▸ **Data below**
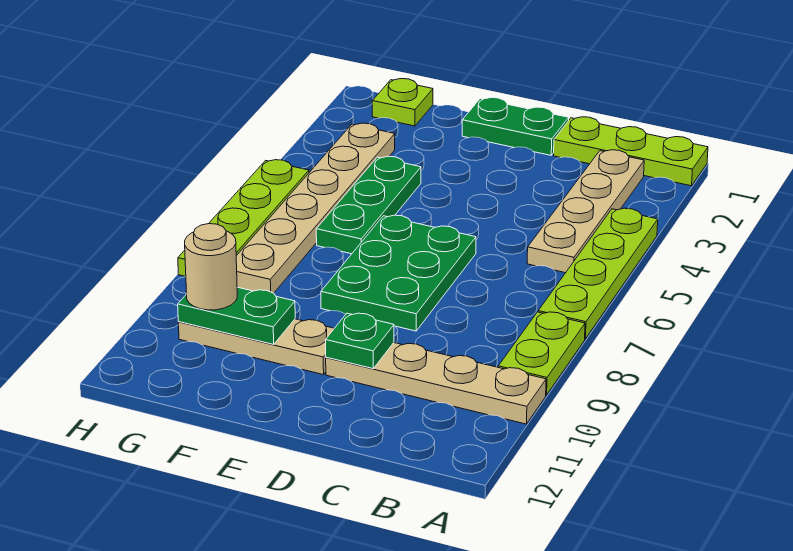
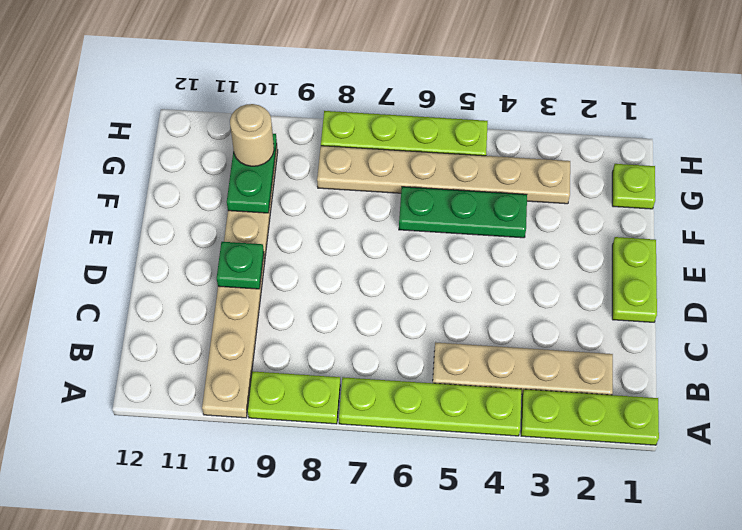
lime plate A1:C1 level 1 -> lime plate A1:A3 level 1
green plate D1:E1 level 1 -> lime plate D1:E1 level 1
green plate D6:E8 level 1 -> none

▸ **What the exercise asks**
Go through the lines above. Select every one that has the string "green".

▸ **Result for this exercise**
green plate D1:E1 level 1 -> lime plate D1:E1 level 1
green plate D6:E8 level 1 -> none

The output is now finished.